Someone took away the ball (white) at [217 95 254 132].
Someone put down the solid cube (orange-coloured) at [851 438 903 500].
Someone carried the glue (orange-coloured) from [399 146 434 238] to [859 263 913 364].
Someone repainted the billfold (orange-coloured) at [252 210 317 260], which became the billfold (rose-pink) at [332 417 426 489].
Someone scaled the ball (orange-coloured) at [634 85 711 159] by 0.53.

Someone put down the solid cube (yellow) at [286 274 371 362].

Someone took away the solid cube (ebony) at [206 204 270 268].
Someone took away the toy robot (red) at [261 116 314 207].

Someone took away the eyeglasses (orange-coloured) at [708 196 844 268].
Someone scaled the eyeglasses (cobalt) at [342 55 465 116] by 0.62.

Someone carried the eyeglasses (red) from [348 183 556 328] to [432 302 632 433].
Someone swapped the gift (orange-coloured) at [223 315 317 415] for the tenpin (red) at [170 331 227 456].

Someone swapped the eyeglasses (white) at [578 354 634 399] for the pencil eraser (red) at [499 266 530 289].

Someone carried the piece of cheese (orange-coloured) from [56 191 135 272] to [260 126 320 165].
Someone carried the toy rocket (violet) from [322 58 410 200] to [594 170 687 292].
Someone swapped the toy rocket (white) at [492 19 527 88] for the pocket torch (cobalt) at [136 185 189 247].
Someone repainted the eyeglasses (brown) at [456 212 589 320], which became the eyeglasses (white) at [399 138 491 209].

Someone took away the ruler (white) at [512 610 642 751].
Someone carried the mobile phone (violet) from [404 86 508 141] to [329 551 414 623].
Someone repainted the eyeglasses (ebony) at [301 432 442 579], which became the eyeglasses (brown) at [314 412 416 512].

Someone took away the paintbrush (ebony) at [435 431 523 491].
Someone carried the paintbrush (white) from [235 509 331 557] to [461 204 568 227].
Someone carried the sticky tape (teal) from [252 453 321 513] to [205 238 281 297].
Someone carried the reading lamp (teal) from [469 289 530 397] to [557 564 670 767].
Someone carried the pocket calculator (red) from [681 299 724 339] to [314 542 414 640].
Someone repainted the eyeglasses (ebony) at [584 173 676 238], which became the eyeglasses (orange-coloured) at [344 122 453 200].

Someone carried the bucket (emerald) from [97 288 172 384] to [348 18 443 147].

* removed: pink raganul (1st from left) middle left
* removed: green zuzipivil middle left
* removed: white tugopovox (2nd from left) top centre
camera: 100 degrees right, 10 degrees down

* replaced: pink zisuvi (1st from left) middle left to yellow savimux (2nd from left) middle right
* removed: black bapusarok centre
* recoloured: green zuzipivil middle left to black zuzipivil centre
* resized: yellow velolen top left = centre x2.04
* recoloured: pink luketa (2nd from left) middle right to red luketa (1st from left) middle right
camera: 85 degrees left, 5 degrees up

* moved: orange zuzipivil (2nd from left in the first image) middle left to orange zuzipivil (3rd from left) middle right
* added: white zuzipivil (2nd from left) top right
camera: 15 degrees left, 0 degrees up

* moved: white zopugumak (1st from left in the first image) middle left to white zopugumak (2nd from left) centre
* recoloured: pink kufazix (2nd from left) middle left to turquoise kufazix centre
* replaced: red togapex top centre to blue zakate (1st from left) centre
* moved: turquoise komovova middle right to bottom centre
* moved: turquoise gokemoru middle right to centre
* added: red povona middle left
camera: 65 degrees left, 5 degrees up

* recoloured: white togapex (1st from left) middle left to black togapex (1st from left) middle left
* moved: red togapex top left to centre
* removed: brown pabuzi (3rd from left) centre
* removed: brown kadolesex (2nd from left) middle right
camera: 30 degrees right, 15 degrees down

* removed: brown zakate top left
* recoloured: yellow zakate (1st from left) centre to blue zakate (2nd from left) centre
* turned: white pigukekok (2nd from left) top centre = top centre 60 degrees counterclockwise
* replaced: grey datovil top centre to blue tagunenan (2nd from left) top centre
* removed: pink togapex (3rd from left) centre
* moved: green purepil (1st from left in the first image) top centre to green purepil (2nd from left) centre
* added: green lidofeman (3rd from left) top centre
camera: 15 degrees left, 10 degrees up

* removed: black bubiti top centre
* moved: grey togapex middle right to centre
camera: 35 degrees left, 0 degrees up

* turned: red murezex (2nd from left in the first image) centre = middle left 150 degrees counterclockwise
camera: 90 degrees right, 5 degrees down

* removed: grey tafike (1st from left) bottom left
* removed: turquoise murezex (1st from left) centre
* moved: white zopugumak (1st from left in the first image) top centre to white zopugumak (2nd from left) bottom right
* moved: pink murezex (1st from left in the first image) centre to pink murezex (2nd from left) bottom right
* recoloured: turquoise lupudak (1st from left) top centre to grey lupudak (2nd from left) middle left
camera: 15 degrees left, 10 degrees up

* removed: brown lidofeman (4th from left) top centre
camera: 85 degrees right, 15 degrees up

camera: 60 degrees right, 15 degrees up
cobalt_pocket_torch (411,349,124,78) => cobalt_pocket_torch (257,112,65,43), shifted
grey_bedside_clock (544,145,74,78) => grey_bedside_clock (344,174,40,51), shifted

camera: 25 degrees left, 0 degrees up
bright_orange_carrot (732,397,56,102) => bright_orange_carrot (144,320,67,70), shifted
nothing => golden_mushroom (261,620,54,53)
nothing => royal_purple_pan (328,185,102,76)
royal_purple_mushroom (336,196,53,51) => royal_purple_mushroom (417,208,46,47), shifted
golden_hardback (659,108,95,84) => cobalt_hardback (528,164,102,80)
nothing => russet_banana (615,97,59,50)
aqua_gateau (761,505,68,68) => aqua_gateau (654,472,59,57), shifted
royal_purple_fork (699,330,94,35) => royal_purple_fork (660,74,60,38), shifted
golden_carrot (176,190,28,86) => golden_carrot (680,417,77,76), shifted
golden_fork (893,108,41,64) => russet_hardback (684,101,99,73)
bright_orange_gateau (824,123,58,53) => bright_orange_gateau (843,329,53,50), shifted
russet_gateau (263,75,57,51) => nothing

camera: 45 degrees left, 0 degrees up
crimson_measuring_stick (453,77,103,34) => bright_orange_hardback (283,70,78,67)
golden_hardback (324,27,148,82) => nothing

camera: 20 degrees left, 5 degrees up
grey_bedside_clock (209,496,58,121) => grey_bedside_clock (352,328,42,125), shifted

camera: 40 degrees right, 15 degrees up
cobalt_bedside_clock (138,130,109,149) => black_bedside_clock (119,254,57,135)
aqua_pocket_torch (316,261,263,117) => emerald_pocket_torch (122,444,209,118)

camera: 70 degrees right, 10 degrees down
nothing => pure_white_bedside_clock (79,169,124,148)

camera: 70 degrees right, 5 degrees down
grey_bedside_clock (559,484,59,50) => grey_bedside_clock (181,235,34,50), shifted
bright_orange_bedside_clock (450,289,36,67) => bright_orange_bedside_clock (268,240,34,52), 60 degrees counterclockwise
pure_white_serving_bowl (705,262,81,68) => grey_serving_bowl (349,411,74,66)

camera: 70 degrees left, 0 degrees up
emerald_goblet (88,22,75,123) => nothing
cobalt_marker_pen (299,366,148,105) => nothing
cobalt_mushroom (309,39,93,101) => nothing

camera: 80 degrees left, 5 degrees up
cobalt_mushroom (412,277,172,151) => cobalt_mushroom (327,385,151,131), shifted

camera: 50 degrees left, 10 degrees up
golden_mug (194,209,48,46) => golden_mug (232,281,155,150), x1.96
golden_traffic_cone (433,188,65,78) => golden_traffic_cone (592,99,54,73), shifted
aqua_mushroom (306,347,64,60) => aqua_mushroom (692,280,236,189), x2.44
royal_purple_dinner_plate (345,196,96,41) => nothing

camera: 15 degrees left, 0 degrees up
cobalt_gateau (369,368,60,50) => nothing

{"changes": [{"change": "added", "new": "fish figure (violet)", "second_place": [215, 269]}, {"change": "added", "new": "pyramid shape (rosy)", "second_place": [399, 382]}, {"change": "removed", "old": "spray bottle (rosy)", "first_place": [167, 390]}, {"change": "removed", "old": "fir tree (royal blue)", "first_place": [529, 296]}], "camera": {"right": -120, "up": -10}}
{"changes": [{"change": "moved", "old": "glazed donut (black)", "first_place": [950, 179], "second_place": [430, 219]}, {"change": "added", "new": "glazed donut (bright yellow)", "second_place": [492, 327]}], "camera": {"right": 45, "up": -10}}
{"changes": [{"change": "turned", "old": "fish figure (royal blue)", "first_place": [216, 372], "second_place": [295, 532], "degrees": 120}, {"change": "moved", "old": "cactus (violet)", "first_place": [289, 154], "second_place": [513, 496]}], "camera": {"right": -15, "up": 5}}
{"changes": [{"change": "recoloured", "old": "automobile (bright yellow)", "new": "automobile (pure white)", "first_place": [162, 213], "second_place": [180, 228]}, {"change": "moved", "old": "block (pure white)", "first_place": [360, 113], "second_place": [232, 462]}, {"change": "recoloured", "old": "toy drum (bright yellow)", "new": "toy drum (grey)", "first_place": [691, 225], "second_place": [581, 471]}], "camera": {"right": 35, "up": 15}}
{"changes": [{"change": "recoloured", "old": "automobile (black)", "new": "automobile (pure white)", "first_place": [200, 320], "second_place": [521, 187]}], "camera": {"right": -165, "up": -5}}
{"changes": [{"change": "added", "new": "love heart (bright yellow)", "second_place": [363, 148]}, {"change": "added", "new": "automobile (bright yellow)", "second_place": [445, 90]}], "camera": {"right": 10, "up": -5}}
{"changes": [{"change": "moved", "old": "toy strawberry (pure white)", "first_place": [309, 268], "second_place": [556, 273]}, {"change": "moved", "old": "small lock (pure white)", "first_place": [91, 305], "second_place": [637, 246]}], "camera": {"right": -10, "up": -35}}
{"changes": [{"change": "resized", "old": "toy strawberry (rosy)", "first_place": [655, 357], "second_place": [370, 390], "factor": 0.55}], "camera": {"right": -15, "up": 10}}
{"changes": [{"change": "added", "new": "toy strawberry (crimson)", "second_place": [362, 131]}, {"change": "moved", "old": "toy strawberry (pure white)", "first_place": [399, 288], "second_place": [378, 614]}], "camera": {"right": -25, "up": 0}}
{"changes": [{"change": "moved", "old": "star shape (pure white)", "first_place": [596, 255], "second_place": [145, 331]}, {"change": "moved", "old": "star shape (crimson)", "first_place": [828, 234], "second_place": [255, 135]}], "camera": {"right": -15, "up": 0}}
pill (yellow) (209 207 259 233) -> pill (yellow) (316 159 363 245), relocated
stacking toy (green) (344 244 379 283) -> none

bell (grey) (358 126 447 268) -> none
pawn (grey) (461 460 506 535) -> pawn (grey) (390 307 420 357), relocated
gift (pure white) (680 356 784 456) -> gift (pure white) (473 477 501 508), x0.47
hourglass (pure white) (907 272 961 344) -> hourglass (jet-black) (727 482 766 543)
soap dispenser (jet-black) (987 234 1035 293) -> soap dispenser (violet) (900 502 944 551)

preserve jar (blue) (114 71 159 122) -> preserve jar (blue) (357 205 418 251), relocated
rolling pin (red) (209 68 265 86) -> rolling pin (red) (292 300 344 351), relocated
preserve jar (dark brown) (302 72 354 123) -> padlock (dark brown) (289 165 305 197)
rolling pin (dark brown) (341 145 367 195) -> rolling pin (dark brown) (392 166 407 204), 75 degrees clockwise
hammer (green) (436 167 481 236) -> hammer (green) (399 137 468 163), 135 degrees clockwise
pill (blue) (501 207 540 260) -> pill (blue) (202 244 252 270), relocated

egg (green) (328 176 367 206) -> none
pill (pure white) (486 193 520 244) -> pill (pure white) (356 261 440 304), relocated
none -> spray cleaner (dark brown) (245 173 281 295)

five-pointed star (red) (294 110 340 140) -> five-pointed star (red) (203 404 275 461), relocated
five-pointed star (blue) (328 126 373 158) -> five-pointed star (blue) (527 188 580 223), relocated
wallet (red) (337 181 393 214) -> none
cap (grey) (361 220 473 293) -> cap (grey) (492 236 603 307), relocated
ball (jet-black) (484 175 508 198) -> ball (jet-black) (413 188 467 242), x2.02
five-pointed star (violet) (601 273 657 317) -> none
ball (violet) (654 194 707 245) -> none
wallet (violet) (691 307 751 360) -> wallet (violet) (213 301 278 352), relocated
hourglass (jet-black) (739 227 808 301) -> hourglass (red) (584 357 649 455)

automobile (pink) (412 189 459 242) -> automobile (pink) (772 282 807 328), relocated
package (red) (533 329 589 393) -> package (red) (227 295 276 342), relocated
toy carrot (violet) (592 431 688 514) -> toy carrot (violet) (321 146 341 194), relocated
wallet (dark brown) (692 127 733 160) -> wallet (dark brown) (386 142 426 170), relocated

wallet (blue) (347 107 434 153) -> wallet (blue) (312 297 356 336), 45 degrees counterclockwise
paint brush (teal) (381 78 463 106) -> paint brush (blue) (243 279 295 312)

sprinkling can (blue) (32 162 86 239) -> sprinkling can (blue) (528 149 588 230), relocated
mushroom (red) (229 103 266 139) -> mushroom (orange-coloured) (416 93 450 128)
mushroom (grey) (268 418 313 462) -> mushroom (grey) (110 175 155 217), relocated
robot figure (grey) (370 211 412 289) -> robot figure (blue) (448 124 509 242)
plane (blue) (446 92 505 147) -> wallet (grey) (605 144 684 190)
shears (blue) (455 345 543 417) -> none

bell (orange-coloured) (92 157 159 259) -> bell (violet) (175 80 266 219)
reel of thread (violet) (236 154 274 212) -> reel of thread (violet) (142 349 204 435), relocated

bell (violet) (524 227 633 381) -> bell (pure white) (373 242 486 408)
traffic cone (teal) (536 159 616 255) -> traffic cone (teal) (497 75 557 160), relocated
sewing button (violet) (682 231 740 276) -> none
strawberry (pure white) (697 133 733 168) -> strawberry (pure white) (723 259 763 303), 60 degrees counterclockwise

* DIRECTIONS *
The lines to extract from the data above begin with the line containing "Someone put down the solid cube (orange-coloured)" and end with the line containing "Someone repainted the billfold". Extract them exactly, including both.

* RESULT *
Someone put down the solid cube (orange-coloured) at [851 438 903 500].
Someone carried the glue (orange-coloured) from [399 146 434 238] to [859 263 913 364].
Someone repainted the billfold (orange-coloured) at [252 210 317 260], which became the billfold (rose-pink) at [332 417 426 489].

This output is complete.